======== Data provided ========

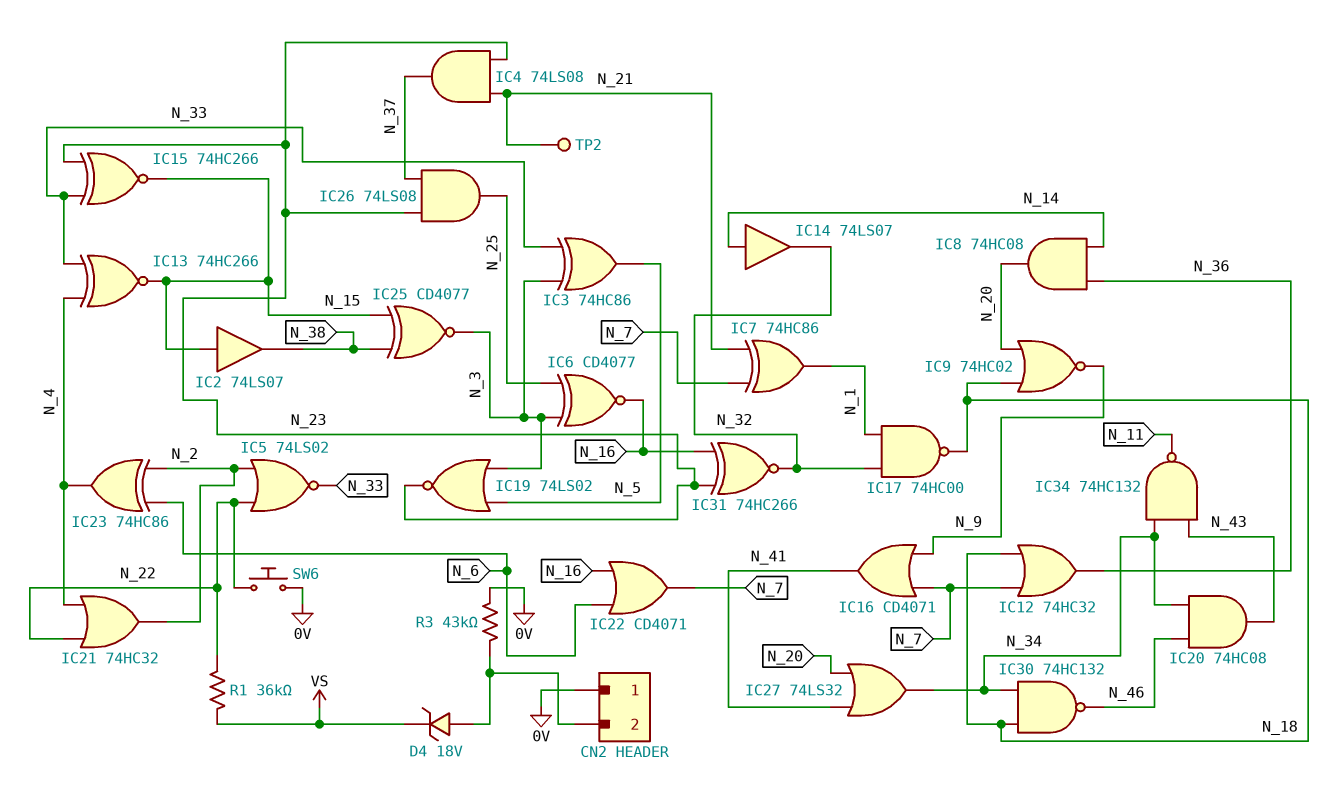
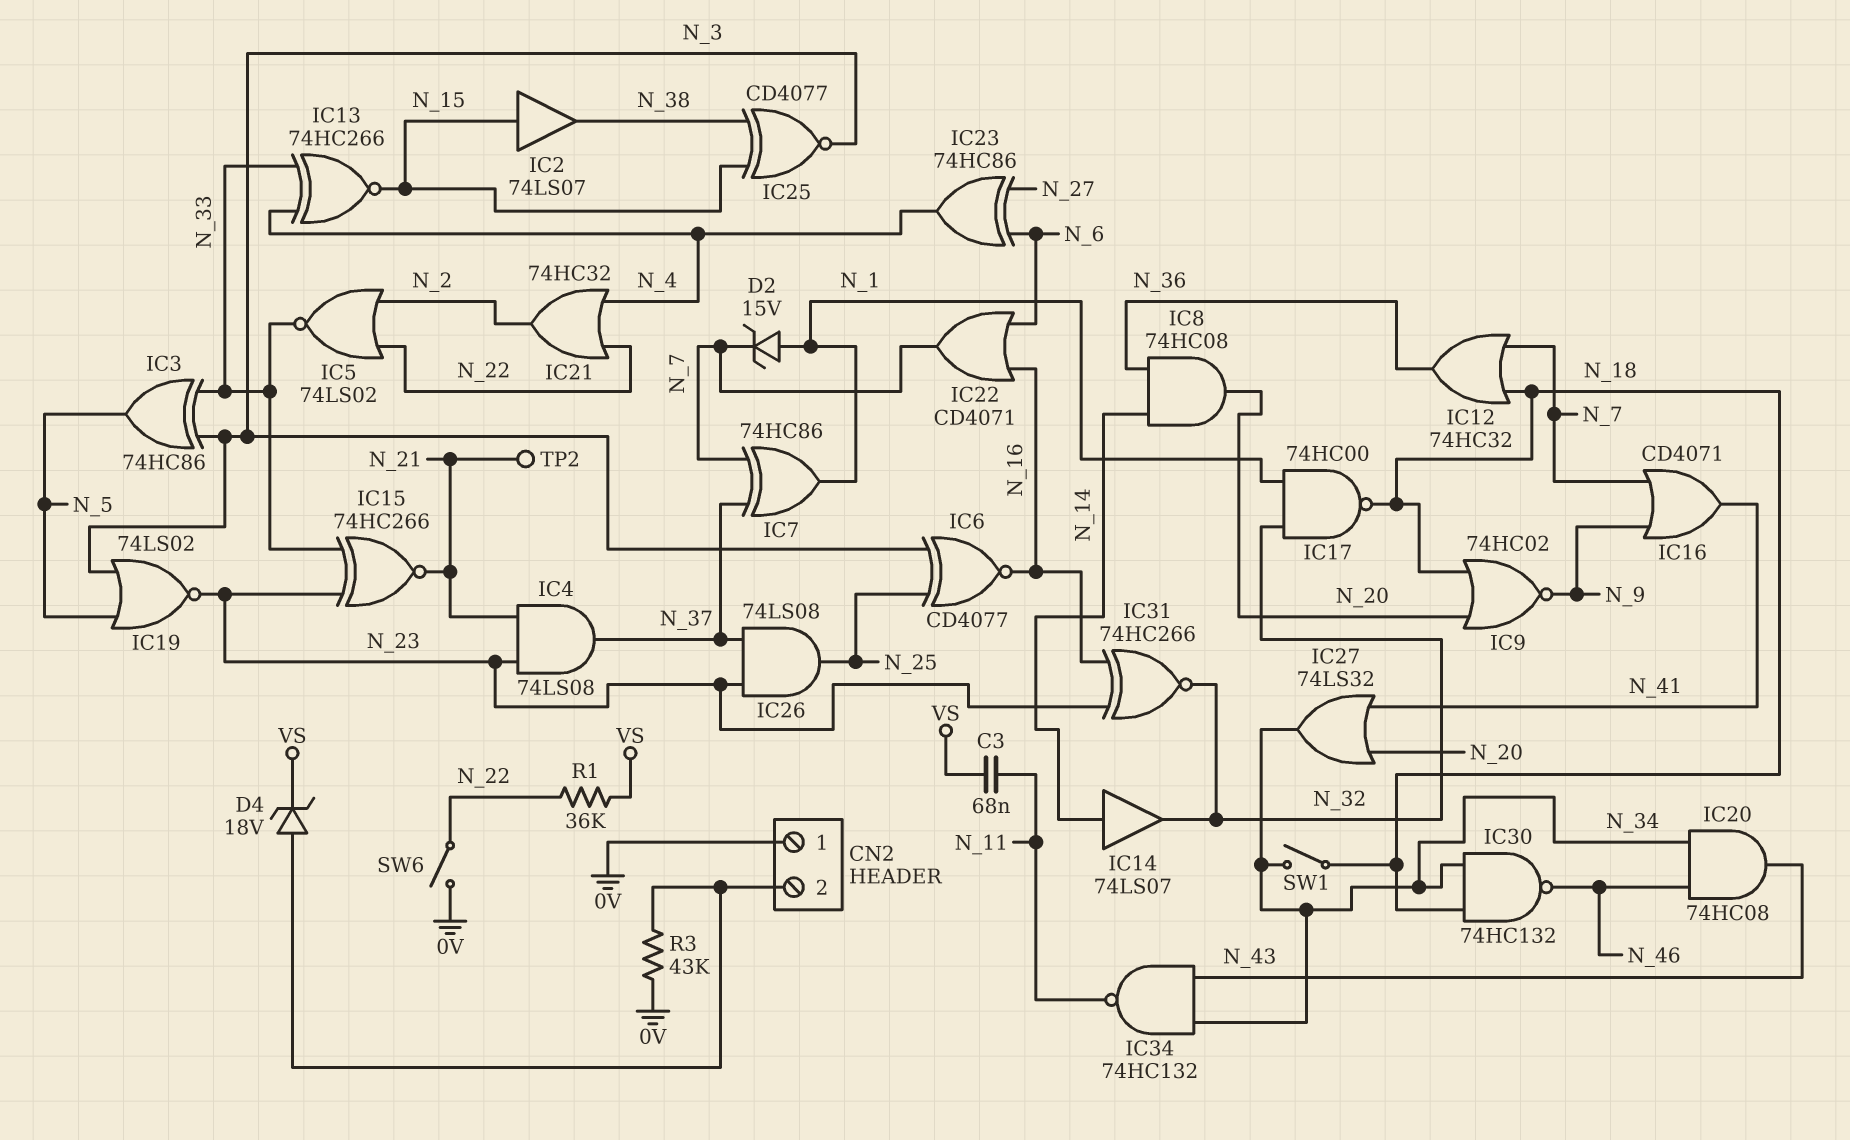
C3: none -> 68nF (N_11, VS)
D2: none -> zener 15V (A N_1, K N_7)
IC7: XOR 74HC86 (in N_7, in N_21, out N_1) -> XOR 74HC86 (in N_7, in N_37, out N_1)
IC15: XNOR 74HC266 (in N_23, in N_33, out N_15) -> XNOR 74HC266 (in N_23, in N_33, out N_21)
IC23: XOR 74HC86 (in N_2, in N_6, out N_4) -> XOR 74HC86 (in N_6, in N_27, out N_4)
SW1: none -> switch (N_18, N_34)
SW6: button (0V, N_22) -> switch (0V, N_22)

========

• [Try it]
Scan the entries for lines with the word "none". The number of such lines is the whole answer.

• [Finished exercise]
3